((

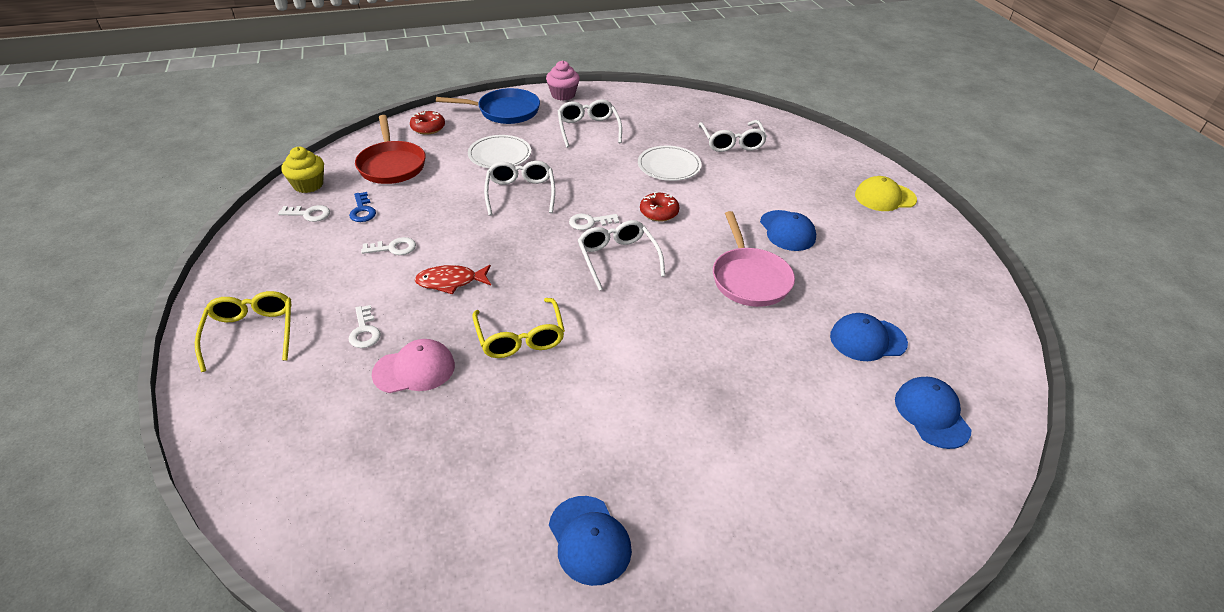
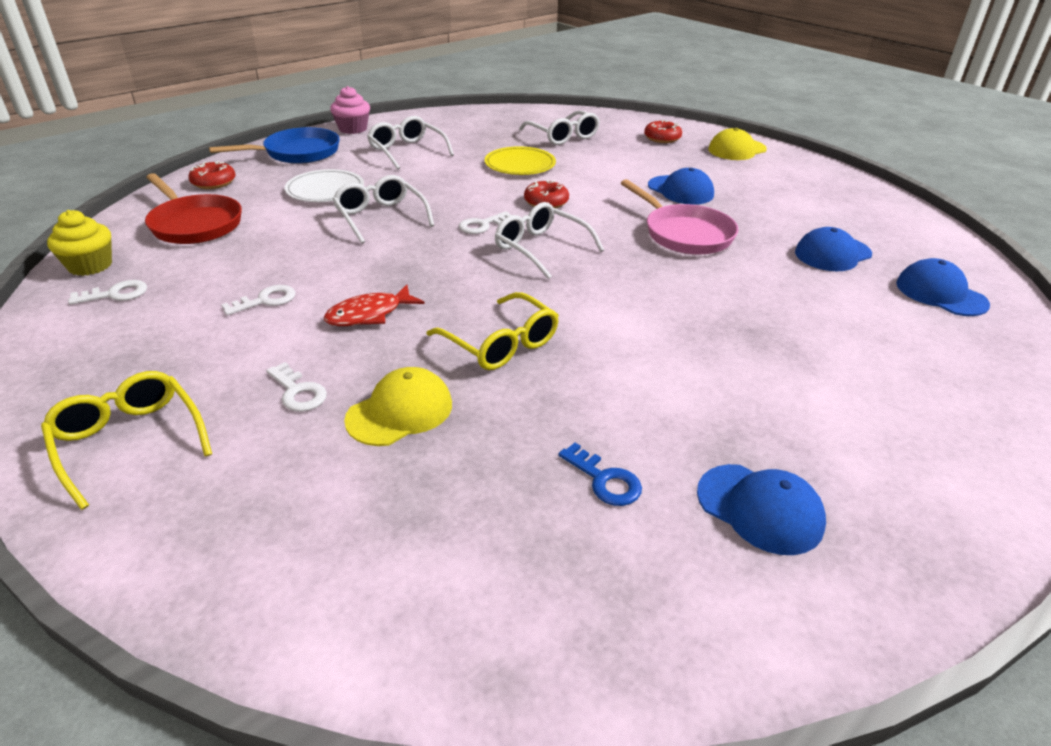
camera: 25 degrees left, 5 degrees down
(362, 210) = (191, 274): blue key -> blue key (605, 480)
(414, 369) = (400, 412): pink cap -> yellow cap
(669, 166) = (520, 164): white plate -> yellow plate
(822, 166) = (662, 138): none -> red donut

))

- Task requirements: Drop the pictures and reproduce the rest of the data exactly.

- Response box:
camera: 25 degrees left, 5 degrees down
(362, 210) = (191, 274): blue key -> blue key (605, 480)
(414, 369) = (400, 412): pink cap -> yellow cap
(669, 166) = (520, 164): white plate -> yellow plate
(822, 166) = (662, 138): none -> red donut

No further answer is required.